What you are asked to do: Write all of the entries again. Keep them exactly as they are.

[Stored dataset items]
☆ ☆ ☆ ☆

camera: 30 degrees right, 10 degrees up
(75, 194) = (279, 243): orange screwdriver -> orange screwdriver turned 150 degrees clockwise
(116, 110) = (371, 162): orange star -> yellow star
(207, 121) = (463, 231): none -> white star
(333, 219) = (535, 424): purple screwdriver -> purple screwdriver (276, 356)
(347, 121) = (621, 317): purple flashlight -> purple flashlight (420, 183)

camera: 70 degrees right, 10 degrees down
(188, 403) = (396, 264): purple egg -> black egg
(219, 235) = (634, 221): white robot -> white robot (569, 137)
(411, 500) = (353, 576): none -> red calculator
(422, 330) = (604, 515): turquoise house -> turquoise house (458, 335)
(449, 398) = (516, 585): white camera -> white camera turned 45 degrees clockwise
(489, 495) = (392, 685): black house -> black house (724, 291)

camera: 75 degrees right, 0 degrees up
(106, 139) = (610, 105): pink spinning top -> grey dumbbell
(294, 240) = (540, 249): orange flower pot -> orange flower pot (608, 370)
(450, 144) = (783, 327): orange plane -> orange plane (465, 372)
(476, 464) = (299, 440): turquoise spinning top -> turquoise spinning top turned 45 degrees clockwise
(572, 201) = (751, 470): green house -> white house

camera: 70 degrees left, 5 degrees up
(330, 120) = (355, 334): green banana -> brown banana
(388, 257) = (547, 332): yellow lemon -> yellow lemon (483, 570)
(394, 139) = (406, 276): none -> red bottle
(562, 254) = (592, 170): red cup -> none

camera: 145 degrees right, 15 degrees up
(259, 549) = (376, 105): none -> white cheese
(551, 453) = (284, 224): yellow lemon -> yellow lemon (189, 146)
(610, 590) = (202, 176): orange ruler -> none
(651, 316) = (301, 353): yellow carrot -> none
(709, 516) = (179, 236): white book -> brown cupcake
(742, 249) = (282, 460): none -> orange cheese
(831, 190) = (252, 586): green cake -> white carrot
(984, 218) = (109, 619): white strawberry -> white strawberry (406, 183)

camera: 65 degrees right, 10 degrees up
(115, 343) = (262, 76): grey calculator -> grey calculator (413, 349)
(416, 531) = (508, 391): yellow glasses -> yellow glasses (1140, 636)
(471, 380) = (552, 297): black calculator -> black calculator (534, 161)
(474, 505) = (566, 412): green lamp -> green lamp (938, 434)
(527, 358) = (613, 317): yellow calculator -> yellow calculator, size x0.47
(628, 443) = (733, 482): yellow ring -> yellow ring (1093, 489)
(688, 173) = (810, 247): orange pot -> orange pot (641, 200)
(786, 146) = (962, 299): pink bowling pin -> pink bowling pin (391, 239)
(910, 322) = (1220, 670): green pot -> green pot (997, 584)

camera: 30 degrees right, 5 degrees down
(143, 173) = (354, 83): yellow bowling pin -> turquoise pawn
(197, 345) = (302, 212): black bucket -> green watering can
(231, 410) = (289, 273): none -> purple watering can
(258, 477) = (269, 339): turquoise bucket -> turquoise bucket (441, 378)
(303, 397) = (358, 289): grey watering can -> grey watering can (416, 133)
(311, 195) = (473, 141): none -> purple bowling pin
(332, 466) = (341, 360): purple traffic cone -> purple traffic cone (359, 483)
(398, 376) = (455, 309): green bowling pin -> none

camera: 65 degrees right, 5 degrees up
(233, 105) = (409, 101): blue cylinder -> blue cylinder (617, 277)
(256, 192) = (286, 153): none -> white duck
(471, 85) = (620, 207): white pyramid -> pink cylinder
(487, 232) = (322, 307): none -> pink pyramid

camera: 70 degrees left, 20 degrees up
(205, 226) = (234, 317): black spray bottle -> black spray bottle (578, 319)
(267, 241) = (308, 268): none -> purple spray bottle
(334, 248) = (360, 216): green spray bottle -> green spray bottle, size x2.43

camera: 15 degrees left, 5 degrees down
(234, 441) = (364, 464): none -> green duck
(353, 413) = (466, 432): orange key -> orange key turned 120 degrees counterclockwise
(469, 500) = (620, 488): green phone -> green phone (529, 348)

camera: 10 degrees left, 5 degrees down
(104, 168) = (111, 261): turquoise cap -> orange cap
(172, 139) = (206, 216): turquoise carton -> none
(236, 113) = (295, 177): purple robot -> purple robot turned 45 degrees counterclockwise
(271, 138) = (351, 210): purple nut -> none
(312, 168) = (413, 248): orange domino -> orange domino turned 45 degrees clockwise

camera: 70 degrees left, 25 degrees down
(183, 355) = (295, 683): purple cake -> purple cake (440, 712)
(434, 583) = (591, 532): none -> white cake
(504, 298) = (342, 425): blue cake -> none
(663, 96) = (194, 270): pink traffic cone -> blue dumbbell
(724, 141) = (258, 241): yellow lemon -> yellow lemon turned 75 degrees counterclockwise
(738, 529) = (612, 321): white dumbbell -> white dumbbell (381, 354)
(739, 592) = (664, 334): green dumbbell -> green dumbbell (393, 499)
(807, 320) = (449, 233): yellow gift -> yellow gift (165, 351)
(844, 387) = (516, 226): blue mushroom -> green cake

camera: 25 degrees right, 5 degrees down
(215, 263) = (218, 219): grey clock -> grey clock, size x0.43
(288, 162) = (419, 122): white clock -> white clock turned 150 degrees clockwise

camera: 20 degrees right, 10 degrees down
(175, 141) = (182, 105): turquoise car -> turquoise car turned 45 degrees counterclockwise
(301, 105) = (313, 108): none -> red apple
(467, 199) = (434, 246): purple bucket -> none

☆ ☆ ☆ ☆

Task result:
camera: 30 degrees right, 10 degrees up
(75, 194) = (279, 243): orange screwdriver -> orange screwdriver turned 150 degrees clockwise
(116, 110) = (371, 162): orange star -> yellow star
(207, 121) = (463, 231): none -> white star
(333, 219) = (535, 424): purple screwdriver -> purple screwdriver (276, 356)
(347, 121) = (621, 317): purple flashlight -> purple flashlight (420, 183)

camera: 70 degrees right, 10 degrees down
(188, 403) = (396, 264): purple egg -> black egg
(219, 235) = (634, 221): white robot -> white robot (569, 137)
(411, 500) = (353, 576): none -> red calculator
(422, 330) = (604, 515): turquoise house -> turquoise house (458, 335)
(449, 398) = (516, 585): white camera -> white camera turned 45 degrees clockwise
(489, 495) = (392, 685): black house -> black house (724, 291)

camera: 75 degrees right, 0 degrees up
(106, 139) = (610, 105): pink spinning top -> grey dumbbell
(294, 240) = (540, 249): orange flower pot -> orange flower pot (608, 370)
(450, 144) = (783, 327): orange plane -> orange plane (465, 372)
(476, 464) = (299, 440): turquoise spinning top -> turquoise spinning top turned 45 degrees clockwise
(572, 201) = (751, 470): green house -> white house

camera: 70 degrees left, 5 degrees up
(330, 120) = (355, 334): green banana -> brown banana
(388, 257) = (547, 332): yellow lemon -> yellow lemon (483, 570)
(394, 139) = (406, 276): none -> red bottle
(562, 254) = (592, 170): red cup -> none

camera: 145 degrees right, 15 degrees up
(259, 549) = (376, 105): none -> white cheese
(551, 453) = (284, 224): yellow lemon -> yellow lemon (189, 146)
(610, 590) = (202, 176): orange ruler -> none
(651, 316) = (301, 353): yellow carrot -> none
(709, 516) = (179, 236): white book -> brown cupcake
(742, 249) = (282, 460): none -> orange cheese
(831, 190) = (252, 586): green cake -> white carrot
(984, 218) = (109, 619): white strawberry -> white strawberry (406, 183)

camera: 65 degrees right, 10 degrees up
(115, 343) = (262, 76): grey calculator -> grey calculator (413, 349)
(416, 531) = (508, 391): yellow glasses -> yellow glasses (1140, 636)
(471, 380) = (552, 297): black calculator -> black calculator (534, 161)
(474, 505) = (566, 412): green lamp -> green lamp (938, 434)
(527, 358) = (613, 317): yellow calculator -> yellow calculator, size x0.47
(628, 443) = (733, 482): yellow ring -> yellow ring (1093, 489)
(688, 173) = (810, 247): orange pot -> orange pot (641, 200)
(786, 146) = (962, 299): pink bowling pin -> pink bowling pin (391, 239)
(910, 322) = (1220, 670): green pot -> green pot (997, 584)

camera: 30 degrees right, 5 degrees down
(143, 173) = (354, 83): yellow bowling pin -> turquoise pawn
(197, 345) = (302, 212): black bucket -> green watering can
(231, 410) = (289, 273): none -> purple watering can
(258, 477) = (269, 339): turquoise bucket -> turquoise bucket (441, 378)
(303, 397) = (358, 289): grey watering can -> grey watering can (416, 133)
(311, 195) = (473, 141): none -> purple bowling pin
(332, 466) = (341, 360): purple traffic cone -> purple traffic cone (359, 483)
(398, 376) = (455, 309): green bowling pin -> none

camera: 65 degrees right, 5 degrees up
(233, 105) = (409, 101): blue cylinder -> blue cylinder (617, 277)
(256, 192) = (286, 153): none -> white duck
(471, 85) = (620, 207): white pyramid -> pink cylinder
(487, 232) = (322, 307): none -> pink pyramid

camera: 70 degrees left, 20 degrees up
(205, 226) = (234, 317): black spray bottle -> black spray bottle (578, 319)
(267, 241) = (308, 268): none -> purple spray bottle
(334, 248) = (360, 216): green spray bottle -> green spray bottle, size x2.43

camera: 15 degrees left, 5 degrees down
(234, 441) = (364, 464): none -> green duck
(353, 413) = (466, 432): orange key -> orange key turned 120 degrees counterclockwise
(469, 500) = (620, 488): green phone -> green phone (529, 348)

camera: 10 degrees left, 5 degrees down
(104, 168) = (111, 261): turquoise cap -> orange cap
(172, 139) = (206, 216): turquoise carton -> none
(236, 113) = (295, 177): purple robot -> purple robot turned 45 degrees counterclockwise
(271, 138) = (351, 210): purple nut -> none
(312, 168) = (413, 248): orange domino -> orange domino turned 45 degrees clockwise

camera: 70 degrees left, 25 degrees down
(183, 355) = (295, 683): purple cake -> purple cake (440, 712)
(434, 583) = (591, 532): none -> white cake
(504, 298) = (342, 425): blue cake -> none
(663, 96) = (194, 270): pink traffic cone -> blue dumbbell
(724, 141) = (258, 241): yellow lemon -> yellow lemon turned 75 degrees counterclockwise
(738, 529) = (612, 321): white dumbbell -> white dumbbell (381, 354)
(739, 592) = (664, 334): green dumbbell -> green dumbbell (393, 499)
(807, 320) = (449, 233): yellow gift -> yellow gift (165, 351)
(844, 387) = (516, 226): blue mushroom -> green cake

camera: 25 degrees right, 5 degrees down
(215, 263) = (218, 219): grey clock -> grey clock, size x0.43
(288, 162) = (419, 122): white clock -> white clock turned 150 degrees clockwise

camera: 20 degrees right, 10 degrees down
(175, 141) = (182, 105): turquoise car -> turquoise car turned 45 degrees counterclockwise
(301, 105) = (313, 108): none -> red apple
(467, 199) = (434, 246): purple bucket -> none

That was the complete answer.